Supplied data
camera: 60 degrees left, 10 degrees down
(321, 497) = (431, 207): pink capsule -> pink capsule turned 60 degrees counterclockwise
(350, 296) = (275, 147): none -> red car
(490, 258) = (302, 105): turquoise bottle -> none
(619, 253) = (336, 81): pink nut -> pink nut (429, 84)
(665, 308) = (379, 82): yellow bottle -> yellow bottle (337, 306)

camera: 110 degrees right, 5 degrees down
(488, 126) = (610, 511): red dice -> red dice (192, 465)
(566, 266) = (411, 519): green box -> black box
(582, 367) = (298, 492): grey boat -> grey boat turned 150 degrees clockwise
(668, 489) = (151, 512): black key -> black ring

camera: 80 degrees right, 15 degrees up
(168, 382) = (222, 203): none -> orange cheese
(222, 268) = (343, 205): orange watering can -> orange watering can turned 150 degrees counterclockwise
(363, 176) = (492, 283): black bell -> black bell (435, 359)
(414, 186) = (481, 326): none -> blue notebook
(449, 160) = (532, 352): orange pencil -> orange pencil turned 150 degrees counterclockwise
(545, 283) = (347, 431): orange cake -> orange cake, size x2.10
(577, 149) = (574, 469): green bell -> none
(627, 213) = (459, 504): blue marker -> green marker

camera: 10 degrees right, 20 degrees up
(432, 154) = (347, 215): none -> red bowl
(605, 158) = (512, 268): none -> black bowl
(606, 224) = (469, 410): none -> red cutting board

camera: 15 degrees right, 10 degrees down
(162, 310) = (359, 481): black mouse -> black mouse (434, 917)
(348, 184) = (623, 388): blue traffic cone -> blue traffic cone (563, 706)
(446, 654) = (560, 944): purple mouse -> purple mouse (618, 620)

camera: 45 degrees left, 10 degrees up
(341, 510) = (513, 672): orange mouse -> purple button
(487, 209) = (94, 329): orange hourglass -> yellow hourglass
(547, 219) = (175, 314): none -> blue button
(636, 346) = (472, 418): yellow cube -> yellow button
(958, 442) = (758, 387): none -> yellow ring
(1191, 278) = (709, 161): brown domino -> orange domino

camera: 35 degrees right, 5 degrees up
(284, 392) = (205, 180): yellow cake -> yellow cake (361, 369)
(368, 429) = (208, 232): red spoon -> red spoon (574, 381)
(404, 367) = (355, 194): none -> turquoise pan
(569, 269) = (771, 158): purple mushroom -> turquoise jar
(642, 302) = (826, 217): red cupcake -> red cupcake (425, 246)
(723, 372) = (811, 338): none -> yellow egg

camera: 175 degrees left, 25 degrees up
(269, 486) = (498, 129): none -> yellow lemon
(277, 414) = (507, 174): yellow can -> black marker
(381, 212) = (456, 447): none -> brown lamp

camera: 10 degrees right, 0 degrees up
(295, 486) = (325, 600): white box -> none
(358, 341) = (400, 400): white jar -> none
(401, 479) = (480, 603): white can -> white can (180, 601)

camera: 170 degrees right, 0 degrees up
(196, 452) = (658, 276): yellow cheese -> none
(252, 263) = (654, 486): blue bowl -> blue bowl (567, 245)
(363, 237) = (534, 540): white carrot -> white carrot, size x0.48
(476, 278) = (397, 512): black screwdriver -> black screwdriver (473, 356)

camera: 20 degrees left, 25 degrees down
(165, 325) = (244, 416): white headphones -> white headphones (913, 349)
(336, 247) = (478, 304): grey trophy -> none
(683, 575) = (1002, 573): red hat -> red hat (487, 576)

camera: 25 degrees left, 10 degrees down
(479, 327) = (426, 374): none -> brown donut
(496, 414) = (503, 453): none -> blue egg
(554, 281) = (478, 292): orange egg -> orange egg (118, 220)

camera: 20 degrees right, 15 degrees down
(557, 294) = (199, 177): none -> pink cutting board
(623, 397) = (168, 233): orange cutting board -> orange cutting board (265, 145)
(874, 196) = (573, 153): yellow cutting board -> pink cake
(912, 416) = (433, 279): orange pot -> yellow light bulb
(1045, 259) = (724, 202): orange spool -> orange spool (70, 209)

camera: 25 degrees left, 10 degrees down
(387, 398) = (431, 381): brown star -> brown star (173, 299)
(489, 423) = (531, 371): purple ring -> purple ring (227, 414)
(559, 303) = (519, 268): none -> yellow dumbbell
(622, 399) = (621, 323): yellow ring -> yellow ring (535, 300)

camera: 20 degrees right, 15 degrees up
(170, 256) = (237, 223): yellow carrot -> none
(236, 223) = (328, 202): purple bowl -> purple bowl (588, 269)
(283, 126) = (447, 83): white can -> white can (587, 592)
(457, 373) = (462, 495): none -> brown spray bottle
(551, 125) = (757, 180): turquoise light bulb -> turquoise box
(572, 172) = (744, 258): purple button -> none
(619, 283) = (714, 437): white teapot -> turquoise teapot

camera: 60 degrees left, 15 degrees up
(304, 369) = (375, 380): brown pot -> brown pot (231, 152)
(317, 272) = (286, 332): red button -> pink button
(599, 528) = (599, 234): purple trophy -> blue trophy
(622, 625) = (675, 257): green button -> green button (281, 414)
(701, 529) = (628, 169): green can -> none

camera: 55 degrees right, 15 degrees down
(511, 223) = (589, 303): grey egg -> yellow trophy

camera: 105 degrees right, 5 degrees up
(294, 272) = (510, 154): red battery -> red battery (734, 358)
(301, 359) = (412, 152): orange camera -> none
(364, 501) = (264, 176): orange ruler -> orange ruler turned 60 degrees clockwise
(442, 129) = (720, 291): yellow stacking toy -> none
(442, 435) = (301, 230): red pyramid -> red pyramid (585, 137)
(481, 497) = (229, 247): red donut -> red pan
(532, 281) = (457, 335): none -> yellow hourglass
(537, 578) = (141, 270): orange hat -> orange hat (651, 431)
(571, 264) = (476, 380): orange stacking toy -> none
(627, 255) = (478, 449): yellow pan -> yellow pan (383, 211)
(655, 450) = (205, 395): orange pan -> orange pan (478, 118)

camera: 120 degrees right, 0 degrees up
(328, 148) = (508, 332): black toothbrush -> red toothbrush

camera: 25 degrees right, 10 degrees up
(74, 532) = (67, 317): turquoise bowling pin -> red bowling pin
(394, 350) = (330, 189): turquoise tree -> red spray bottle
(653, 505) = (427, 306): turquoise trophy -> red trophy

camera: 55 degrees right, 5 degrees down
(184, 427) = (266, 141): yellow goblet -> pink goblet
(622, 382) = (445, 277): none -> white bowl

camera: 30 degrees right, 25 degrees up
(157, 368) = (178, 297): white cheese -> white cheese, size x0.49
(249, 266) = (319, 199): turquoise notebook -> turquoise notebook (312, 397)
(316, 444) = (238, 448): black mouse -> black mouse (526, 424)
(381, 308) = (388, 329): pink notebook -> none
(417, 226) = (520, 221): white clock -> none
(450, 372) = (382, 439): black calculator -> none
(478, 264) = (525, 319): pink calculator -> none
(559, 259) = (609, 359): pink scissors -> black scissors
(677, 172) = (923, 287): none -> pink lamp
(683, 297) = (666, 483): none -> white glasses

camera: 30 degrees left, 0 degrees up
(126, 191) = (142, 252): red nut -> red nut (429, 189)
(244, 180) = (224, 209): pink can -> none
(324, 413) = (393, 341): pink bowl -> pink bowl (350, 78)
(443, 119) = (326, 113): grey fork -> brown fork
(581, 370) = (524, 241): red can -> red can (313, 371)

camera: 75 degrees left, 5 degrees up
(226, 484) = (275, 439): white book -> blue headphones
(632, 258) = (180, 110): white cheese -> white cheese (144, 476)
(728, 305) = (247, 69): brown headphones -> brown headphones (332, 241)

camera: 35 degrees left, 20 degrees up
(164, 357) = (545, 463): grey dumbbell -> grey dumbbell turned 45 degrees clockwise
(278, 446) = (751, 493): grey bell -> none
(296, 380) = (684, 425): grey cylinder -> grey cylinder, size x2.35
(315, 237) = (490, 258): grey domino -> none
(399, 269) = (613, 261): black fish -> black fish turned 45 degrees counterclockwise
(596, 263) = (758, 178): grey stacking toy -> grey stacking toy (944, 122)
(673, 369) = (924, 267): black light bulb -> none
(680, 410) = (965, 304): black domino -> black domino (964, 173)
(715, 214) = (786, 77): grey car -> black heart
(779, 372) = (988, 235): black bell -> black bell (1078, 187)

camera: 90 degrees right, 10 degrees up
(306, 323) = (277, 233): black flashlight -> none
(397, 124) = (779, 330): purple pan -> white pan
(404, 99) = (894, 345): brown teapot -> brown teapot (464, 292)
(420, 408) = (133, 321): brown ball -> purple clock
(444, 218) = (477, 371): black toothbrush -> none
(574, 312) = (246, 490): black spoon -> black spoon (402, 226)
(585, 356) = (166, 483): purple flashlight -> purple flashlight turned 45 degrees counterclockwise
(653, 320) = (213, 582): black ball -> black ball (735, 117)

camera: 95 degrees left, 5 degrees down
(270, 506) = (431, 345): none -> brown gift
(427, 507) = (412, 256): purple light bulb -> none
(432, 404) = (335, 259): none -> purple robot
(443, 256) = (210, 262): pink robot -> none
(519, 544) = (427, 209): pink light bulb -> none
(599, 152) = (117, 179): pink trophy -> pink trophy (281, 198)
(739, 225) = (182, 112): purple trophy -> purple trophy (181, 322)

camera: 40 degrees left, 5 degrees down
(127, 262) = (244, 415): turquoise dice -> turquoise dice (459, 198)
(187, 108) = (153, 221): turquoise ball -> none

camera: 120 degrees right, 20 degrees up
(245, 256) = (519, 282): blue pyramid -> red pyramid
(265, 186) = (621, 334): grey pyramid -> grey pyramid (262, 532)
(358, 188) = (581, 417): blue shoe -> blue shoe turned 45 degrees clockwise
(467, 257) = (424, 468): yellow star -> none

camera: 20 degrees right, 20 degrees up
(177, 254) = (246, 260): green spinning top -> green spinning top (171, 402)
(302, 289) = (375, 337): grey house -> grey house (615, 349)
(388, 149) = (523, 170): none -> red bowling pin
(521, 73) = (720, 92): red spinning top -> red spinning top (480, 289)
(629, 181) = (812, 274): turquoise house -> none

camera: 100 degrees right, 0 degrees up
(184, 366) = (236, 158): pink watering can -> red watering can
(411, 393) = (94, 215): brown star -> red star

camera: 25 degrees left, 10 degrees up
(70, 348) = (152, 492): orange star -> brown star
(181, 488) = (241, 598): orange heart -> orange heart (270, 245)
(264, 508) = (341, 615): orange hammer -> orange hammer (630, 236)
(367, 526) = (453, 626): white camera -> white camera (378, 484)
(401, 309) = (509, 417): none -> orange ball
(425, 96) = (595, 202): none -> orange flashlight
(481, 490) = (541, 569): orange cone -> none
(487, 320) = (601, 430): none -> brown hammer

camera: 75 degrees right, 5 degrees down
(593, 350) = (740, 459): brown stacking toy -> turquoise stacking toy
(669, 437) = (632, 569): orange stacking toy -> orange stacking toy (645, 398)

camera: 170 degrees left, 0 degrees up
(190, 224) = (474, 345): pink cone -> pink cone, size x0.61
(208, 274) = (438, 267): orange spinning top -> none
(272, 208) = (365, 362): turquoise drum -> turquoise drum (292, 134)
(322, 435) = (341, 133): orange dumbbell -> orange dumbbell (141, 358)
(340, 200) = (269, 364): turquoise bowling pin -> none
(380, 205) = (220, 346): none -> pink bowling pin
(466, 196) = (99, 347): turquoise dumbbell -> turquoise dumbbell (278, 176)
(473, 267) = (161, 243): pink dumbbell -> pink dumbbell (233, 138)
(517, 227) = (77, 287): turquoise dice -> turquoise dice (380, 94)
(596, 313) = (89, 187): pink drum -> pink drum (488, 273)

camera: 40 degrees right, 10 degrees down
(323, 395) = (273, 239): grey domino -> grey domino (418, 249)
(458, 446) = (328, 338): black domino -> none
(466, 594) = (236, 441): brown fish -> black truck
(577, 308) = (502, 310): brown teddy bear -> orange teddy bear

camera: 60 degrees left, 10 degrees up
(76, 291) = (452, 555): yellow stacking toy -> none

Exercise description
Every line above with the string "cheese" in it needs to be copied.

Exercise answer
(168, 382) = (222, 203): none -> orange cheese
(196, 452) = (658, 276): yellow cheese -> none
(157, 368) = (178, 297): white cheese -> white cheese, size x0.49
(632, 258) = (180, 110): white cheese -> white cheese (144, 476)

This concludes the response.